-- Opening Marker --

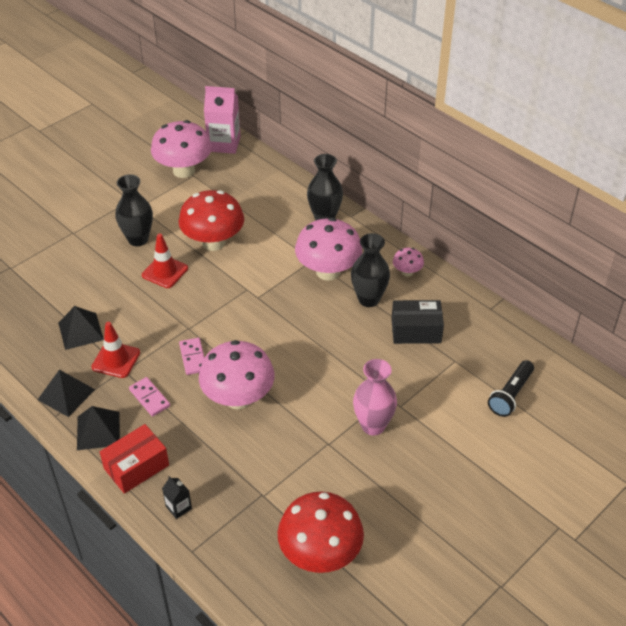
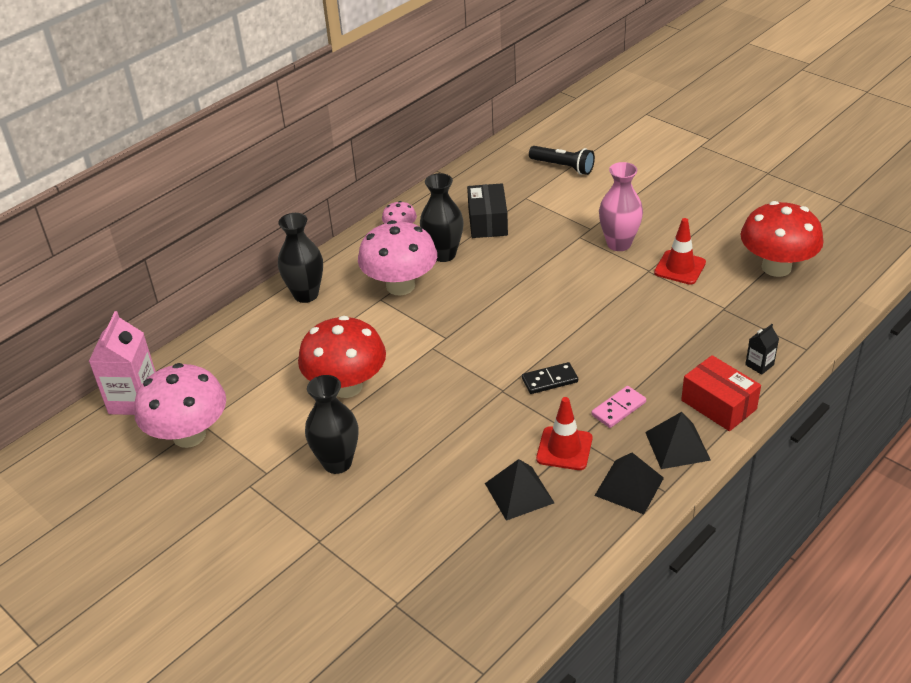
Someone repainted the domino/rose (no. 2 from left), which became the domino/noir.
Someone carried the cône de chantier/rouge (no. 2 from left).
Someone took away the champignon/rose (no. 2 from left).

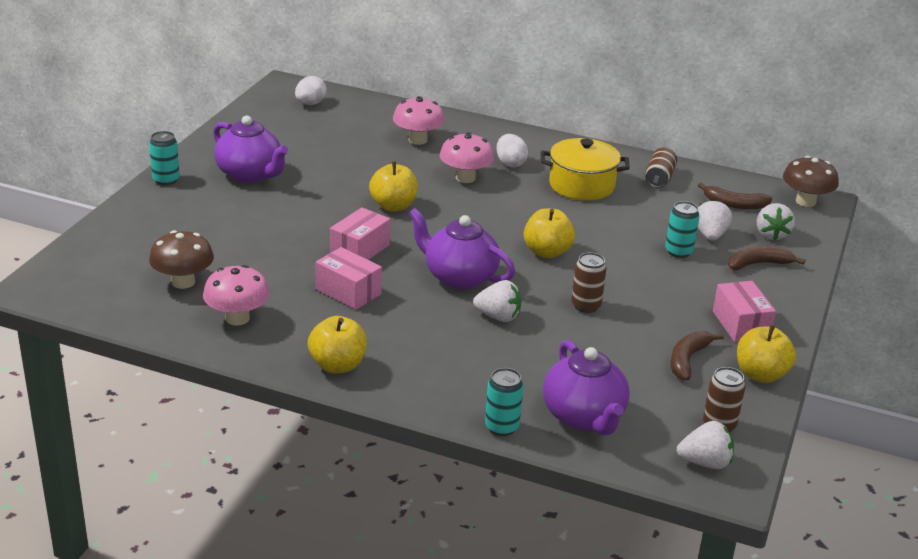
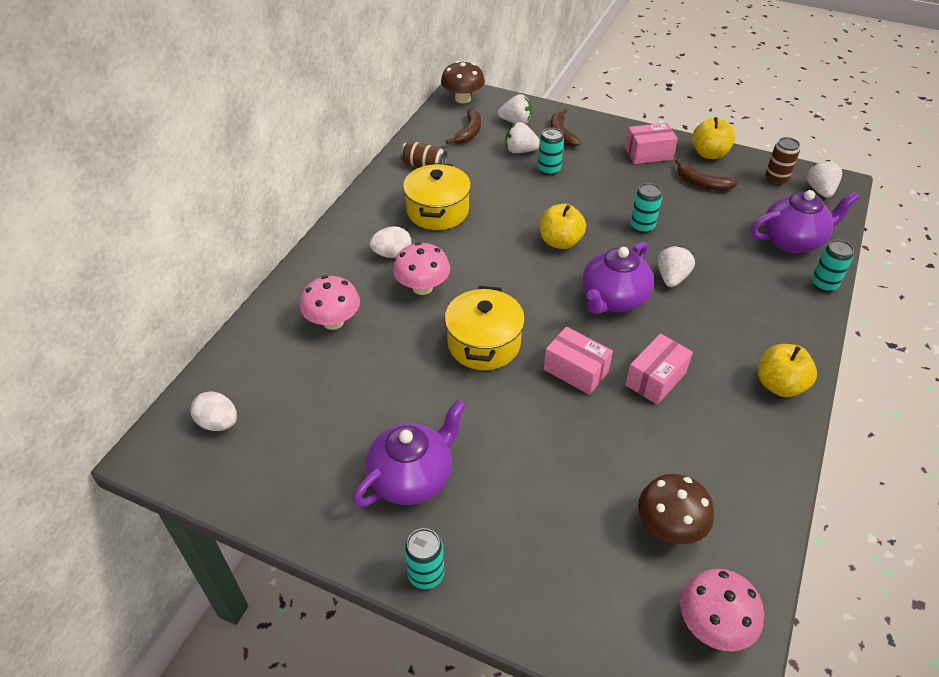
Someone swapped the pomme/jaune (no. 2 from left) for the marmite/jaune (no. 2 from left).
Someone repainted the canette/marron (no. 1 from left), which became the canette/turquoise (no. 3 from left).
Someone carried the champignon/rose (no. 1 from left in the first image).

-- Closing Marker --

### Problem to work on:
Quote exactly, and nothing besides, the lines from the one with "Someone carried the cône" through the end of the records above; include both ends and omit the pictures.

### Finished exercise:
Someone carried the cône de chantier/rouge (no. 2 from left).
Someone took away the champignon/rose (no. 2 from left).

Someone swapped the pomme/jaune (no. 2 from left) for the marmite/jaune (no. 2 from left).
Someone repainted the canette/marron (no. 1 from left), which became the canette/turquoise (no. 3 from left).
Someone carried the champignon/rose (no. 1 from left in the first image).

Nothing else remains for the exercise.